● Work instruction:
The task calls for each line of the records below in which the word "morado" appears.

● Extracted data:

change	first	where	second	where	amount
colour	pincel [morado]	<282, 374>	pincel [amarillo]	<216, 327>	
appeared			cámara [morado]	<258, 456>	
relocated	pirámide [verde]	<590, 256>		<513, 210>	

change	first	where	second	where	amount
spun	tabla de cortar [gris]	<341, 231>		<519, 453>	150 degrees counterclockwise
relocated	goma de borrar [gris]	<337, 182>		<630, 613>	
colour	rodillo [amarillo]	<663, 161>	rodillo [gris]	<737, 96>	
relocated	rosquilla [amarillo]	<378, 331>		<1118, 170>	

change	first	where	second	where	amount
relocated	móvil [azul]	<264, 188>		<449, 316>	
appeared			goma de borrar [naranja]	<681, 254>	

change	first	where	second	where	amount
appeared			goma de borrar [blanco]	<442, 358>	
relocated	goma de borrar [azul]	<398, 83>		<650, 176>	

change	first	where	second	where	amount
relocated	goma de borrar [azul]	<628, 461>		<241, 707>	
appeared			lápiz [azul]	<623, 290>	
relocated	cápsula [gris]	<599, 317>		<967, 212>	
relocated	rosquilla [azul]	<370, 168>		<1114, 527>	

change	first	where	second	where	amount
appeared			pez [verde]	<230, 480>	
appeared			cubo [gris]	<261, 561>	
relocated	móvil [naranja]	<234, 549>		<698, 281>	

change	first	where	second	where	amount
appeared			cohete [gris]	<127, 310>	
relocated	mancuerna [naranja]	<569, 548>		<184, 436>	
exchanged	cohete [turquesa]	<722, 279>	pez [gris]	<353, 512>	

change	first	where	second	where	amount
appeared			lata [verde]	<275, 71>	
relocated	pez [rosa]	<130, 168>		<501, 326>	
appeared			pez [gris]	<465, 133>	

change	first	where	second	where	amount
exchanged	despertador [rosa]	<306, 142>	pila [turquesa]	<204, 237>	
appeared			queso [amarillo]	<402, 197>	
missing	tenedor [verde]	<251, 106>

● Task result:
colour	pincel [morado]	<282, 374>	pincel [amarillo]	<216, 327>	
appeared			cámara [morado]	<258, 456>	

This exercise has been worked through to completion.